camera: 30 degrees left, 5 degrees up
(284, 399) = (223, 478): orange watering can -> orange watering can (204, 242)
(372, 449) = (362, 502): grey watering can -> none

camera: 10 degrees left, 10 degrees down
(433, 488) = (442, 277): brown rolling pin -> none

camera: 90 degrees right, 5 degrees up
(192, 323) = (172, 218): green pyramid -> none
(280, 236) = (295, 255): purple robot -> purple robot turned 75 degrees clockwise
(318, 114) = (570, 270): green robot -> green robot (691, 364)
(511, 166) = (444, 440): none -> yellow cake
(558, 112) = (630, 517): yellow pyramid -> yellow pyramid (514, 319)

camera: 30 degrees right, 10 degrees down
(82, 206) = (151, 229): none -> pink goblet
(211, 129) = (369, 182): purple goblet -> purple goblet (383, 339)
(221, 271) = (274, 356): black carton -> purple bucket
═══
Copy each line of the data above that holds "robot".

* [ANSWER SPACE]
(280, 236) = (295, 255): purple robot -> purple robot turned 75 degrees clockwise
(318, 114) = (570, 270): green robot -> green robot (691, 364)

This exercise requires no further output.